* [Instructions to follow]: Take the line containing "The camera went 125" through the last line of the data and retype those lines exactly. Pictures do not belong in the copy.

* [Provided data]:
++++++
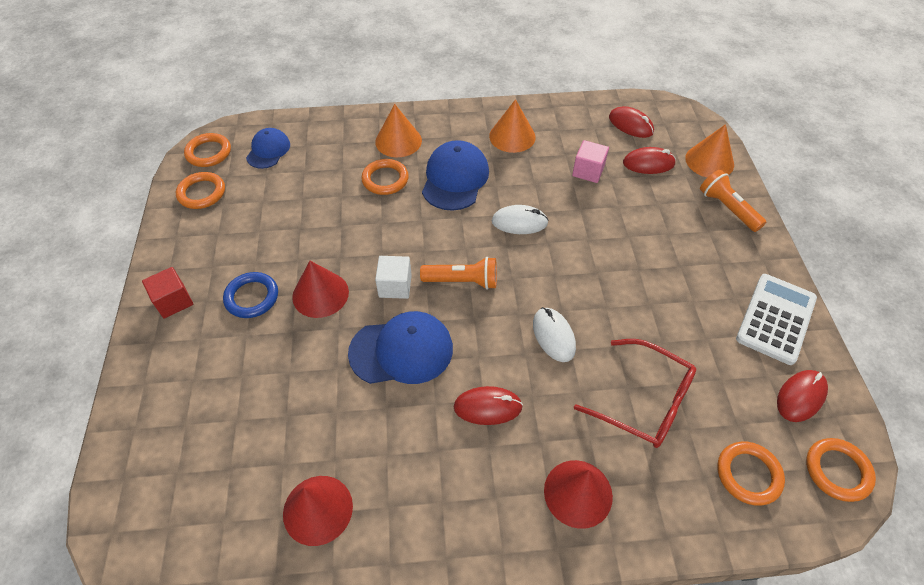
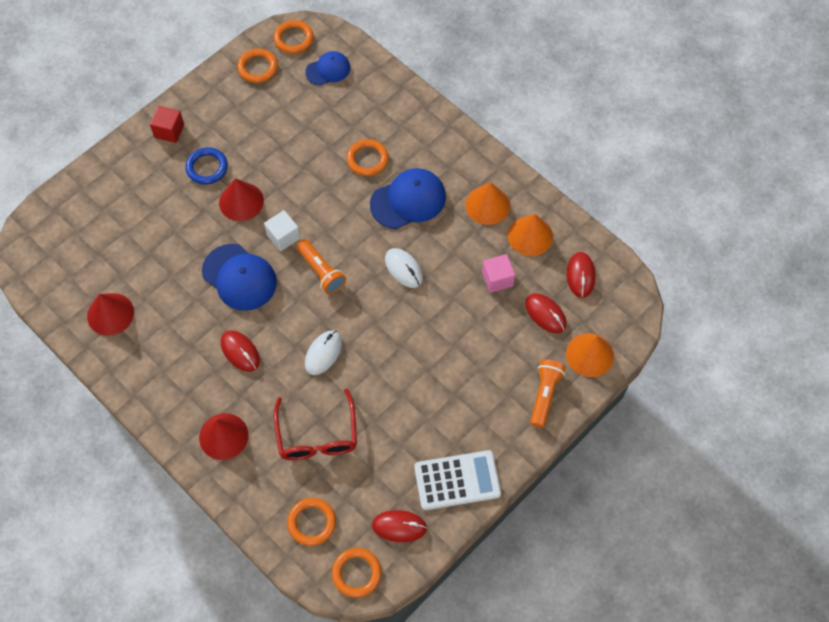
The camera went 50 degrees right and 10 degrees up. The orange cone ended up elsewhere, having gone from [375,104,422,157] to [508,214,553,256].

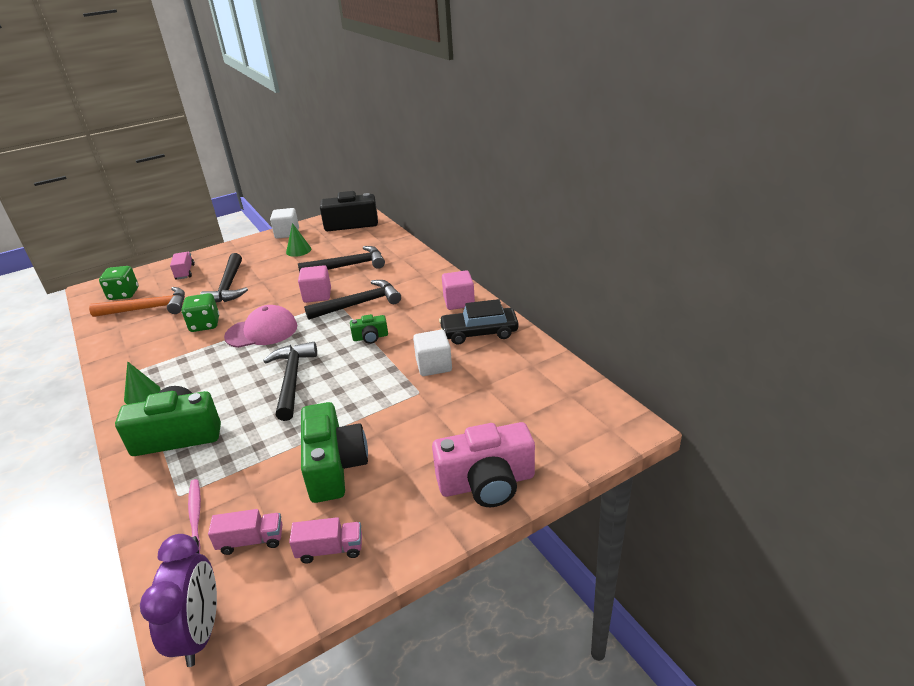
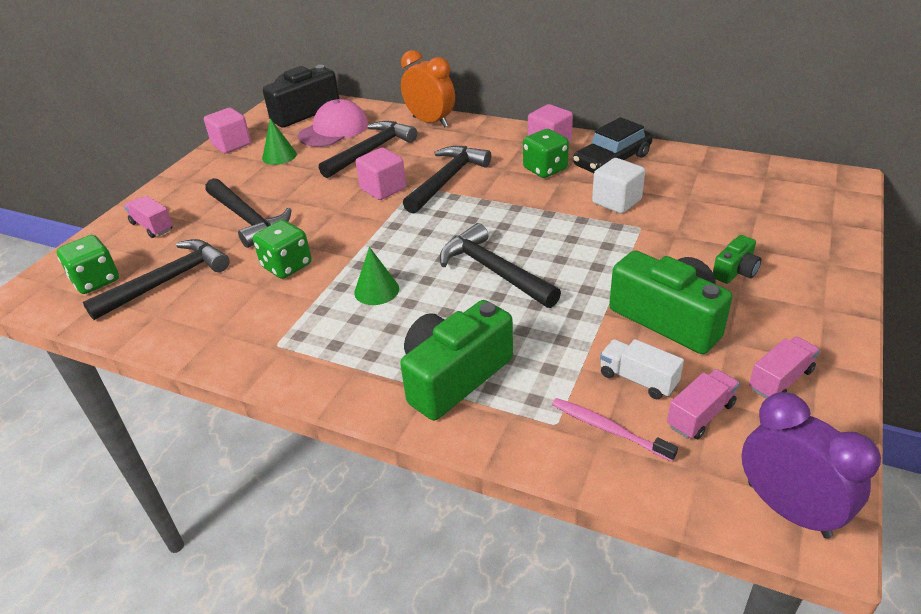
The camera went 35 degrees left and 5 degrees up. What was the orange hammer at [89,287,185,317] turned into the black hammer at [83,239,230,320]. The green cone ended up elsewhere, having gone from [124,361,161,404] to [354,247,399,305]. The pink cap ended up elsewhere, having gone from [224,305,297,348] to [298,99,368,147]. What was the white cube at [270,208,299,239] turned into the pink cube at [204,108,251,153]. The green camera ended up elsewhere, having gone from [350,314,388,344] to [713,235,761,284]. The second view lost the pink camera at [432,422,535,507]. The second view gained the orange clock at [401,50,455,128]. The second view gained the green dice at [523,129,569,178]. The second view gained the white truck at [600,339,684,399].

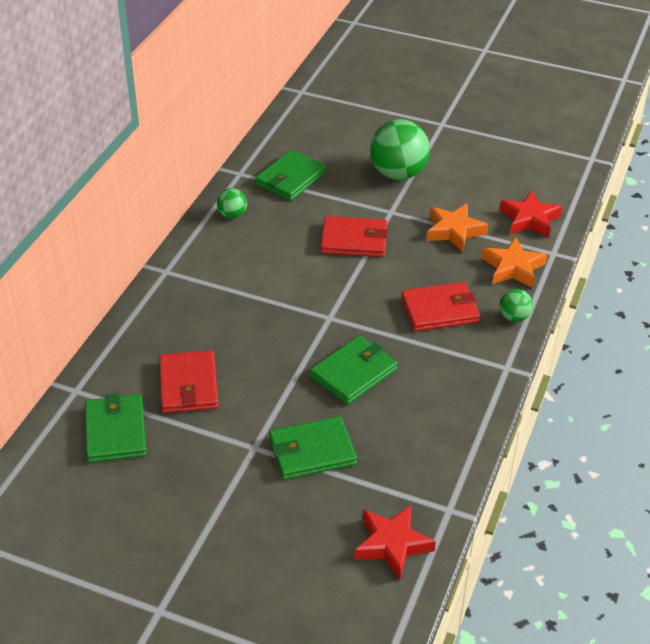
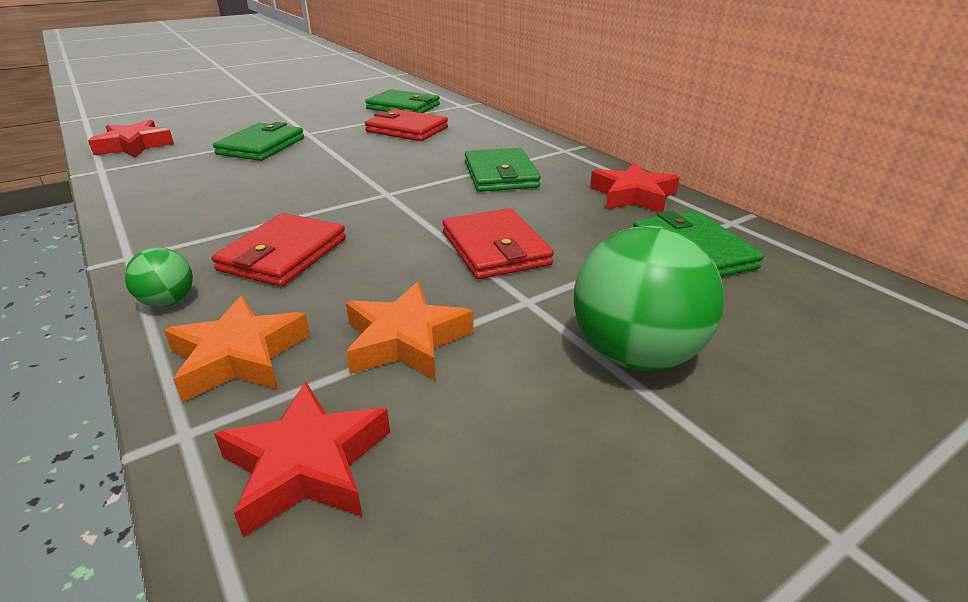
The camera went 125 degrees right and 10 degrees down. Where the green ball stood at [217,188,247,219], the red star came to stand at [590,163,680,212]. The green wallet ended up elsewhere, having gone from [310,336,398,405] to [465,148,541,192]. The red wallet at [321,216,388,257] ended up facing another way, 60 degrees counterclockwise from before.

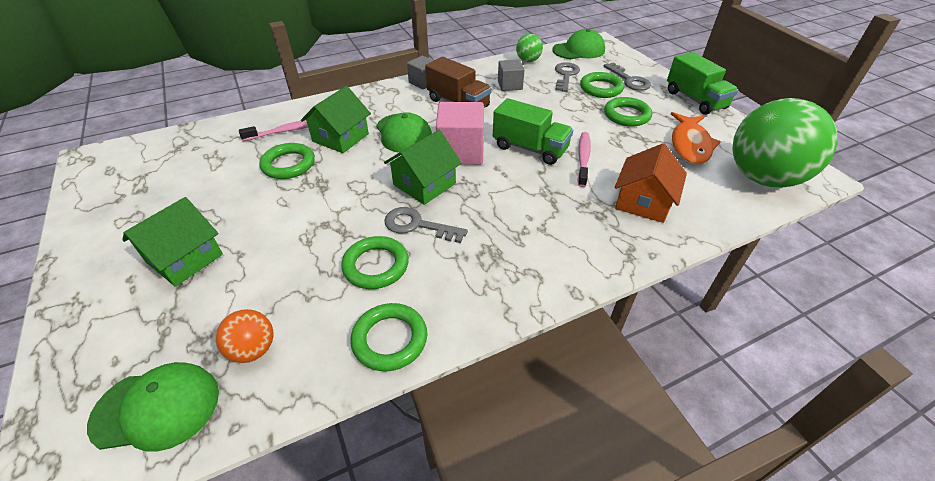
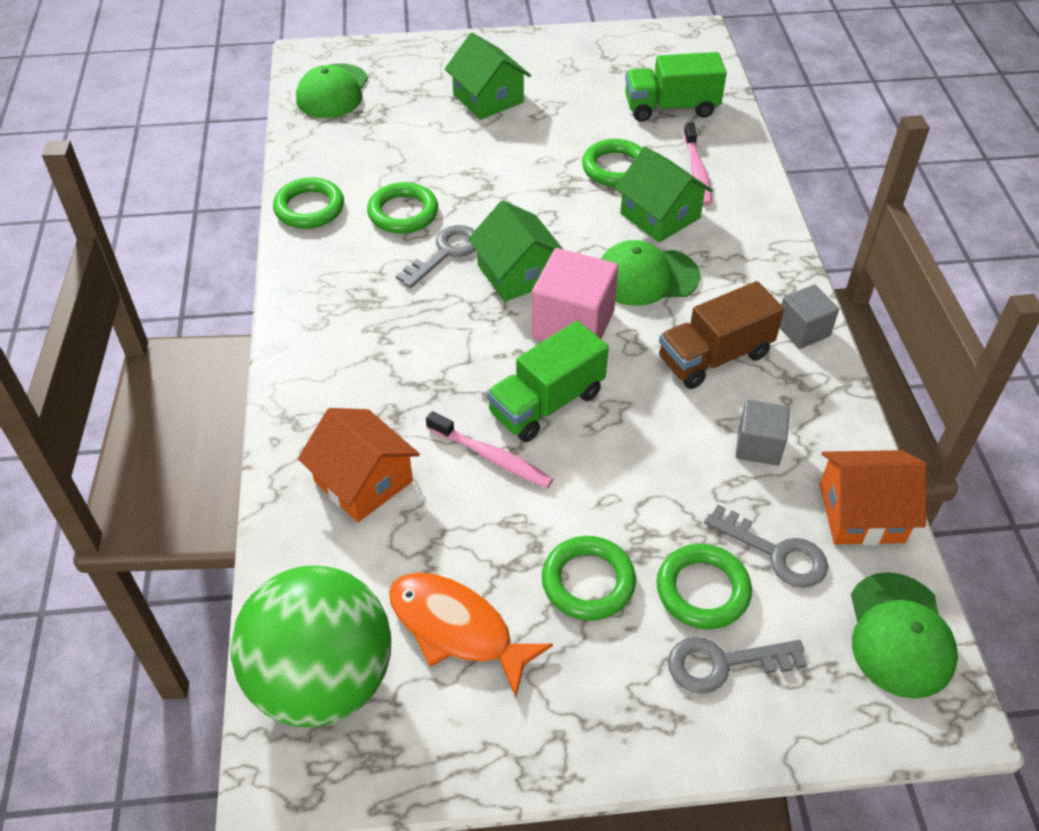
The camera went 110 degrees right and 5 degrees up. The second view lost the orange ball at [215,309,273,363]. Where the green ball stood at [516,34,543,62], the orange house came to stand at [820,450,926,545]. The green truck ended up elsewhere, having gone from [667,52,738,115] to [625,52,727,122].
++++++
* [Result]:
The camera went 125 degrees right and 10 degrees down. Where the green ball stood at [217,188,247,219], the red star came to stand at [590,163,680,212]. The green wallet ended up elsewhere, having gone from [310,336,398,405] to [465,148,541,192]. The red wallet at [321,216,388,257] ended up facing another way, 60 degrees counterclockwise from before.

The camera went 110 degrees right and 5 degrees up. The second view lost the orange ball at [215,309,273,363]. Where the green ball stood at [516,34,543,62], the orange house came to stand at [820,450,926,545]. The green truck ended up elsewhere, having gone from [667,52,738,115] to [625,52,727,122].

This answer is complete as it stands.